WHAT YOU WILL DO> Only some lines are wanted. Transcribe, exactly, the lines below from the line with "(173, 236) = (474, 342): green pencil -> none" up to and including the line with "(630, 138) = (320, 170): black".

MATERIAL TO PROCESS>
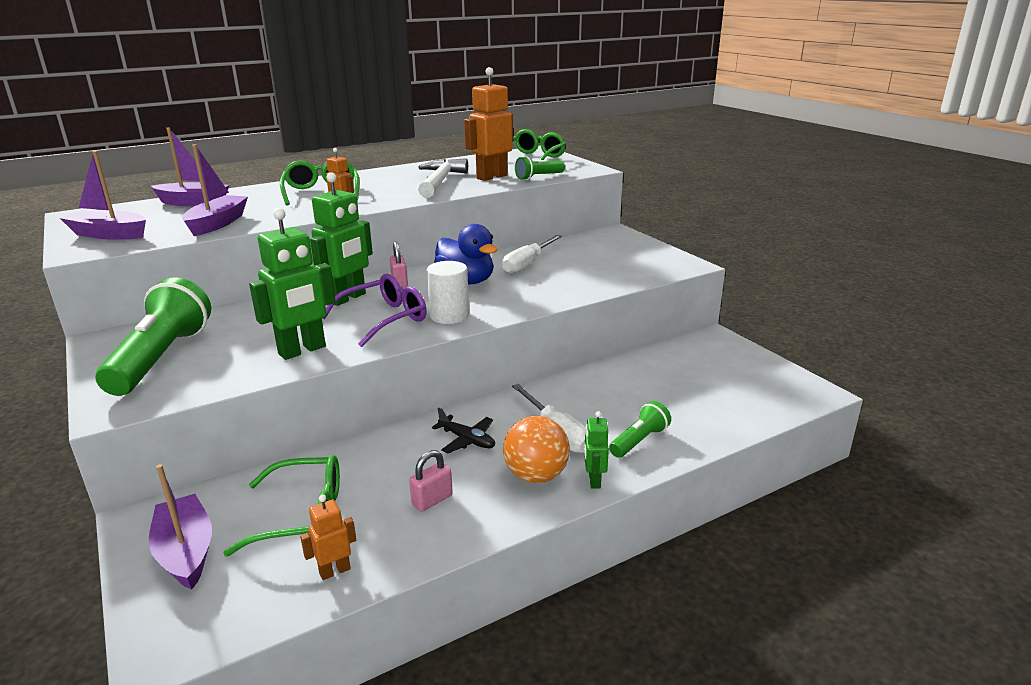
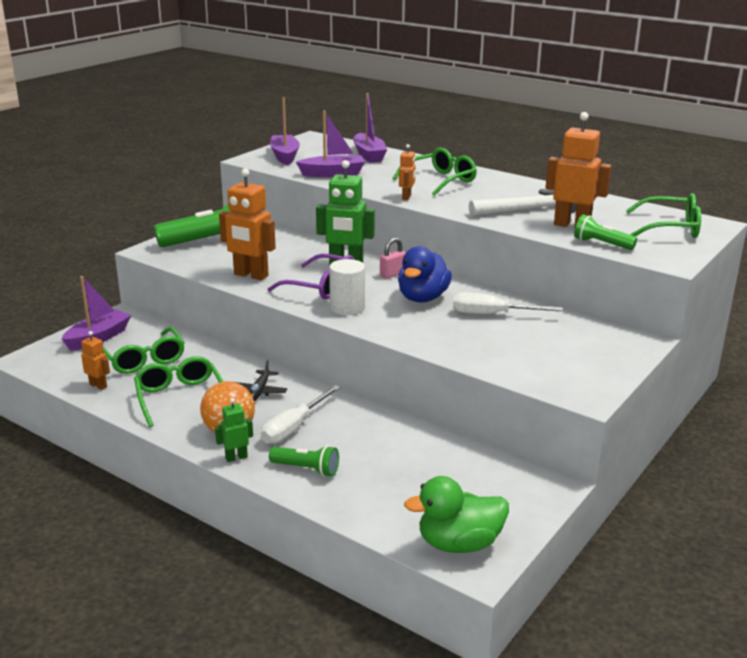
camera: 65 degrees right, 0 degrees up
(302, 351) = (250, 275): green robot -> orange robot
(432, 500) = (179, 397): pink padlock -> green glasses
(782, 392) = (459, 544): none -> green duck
---
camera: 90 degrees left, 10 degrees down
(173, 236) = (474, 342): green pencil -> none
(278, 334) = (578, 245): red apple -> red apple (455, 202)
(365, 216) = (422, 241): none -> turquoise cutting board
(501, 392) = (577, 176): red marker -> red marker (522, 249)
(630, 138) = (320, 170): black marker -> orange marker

SOLUTION TO THIS EXERCISE>
(173, 236) = (474, 342): green pencil -> none
(278, 334) = (578, 245): red apple -> red apple (455, 202)
(365, 216) = (422, 241): none -> turquoise cutting board
(501, 392) = (577, 176): red marker -> red marker (522, 249)
(630, 138) = (320, 170): black marker -> orange marker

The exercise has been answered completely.